Start of Input records

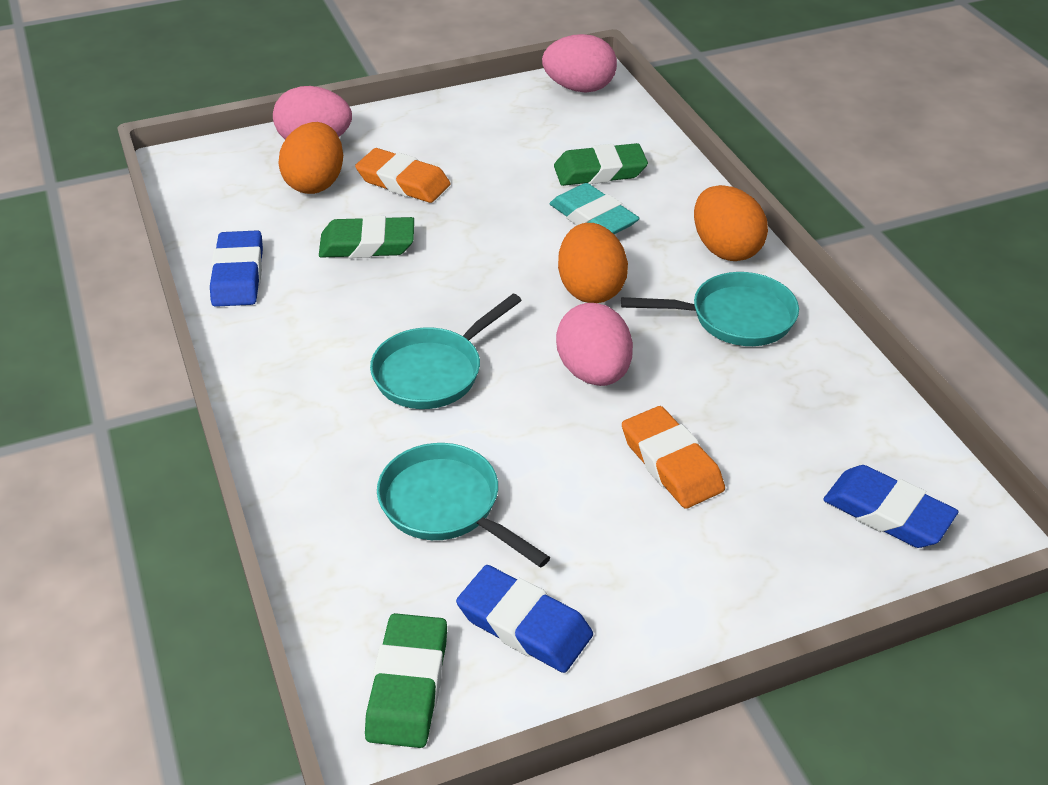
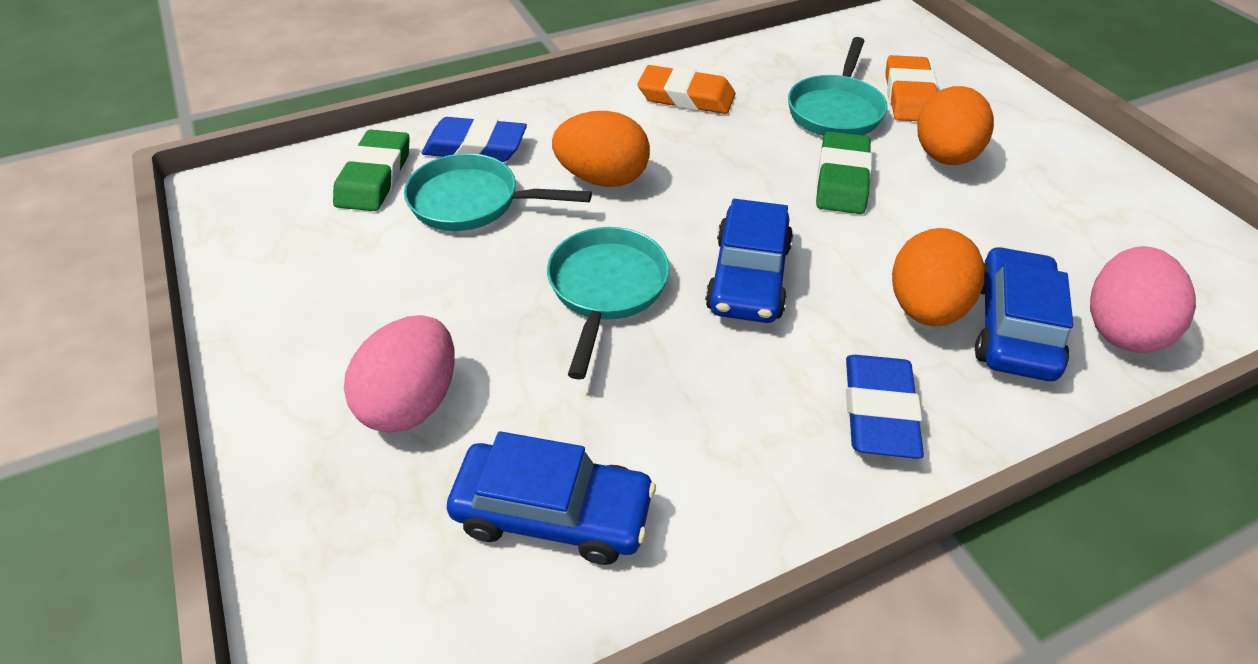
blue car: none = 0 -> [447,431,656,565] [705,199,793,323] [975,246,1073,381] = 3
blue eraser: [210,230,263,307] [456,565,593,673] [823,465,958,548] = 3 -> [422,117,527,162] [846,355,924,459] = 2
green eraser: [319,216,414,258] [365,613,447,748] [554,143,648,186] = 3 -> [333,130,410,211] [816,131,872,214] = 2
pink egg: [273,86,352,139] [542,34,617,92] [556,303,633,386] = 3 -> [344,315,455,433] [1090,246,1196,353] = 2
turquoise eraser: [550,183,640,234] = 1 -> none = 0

End of Input records

Written task
Lines in the records above that carry the word "none" are to be located and copied.

Answer to this task
blue car: none = 0 -> [447,431,656,565] [705,199,793,323] [975,246,1073,381] = 3
turquoise eraser: [550,183,640,234] = 1 -> none = 0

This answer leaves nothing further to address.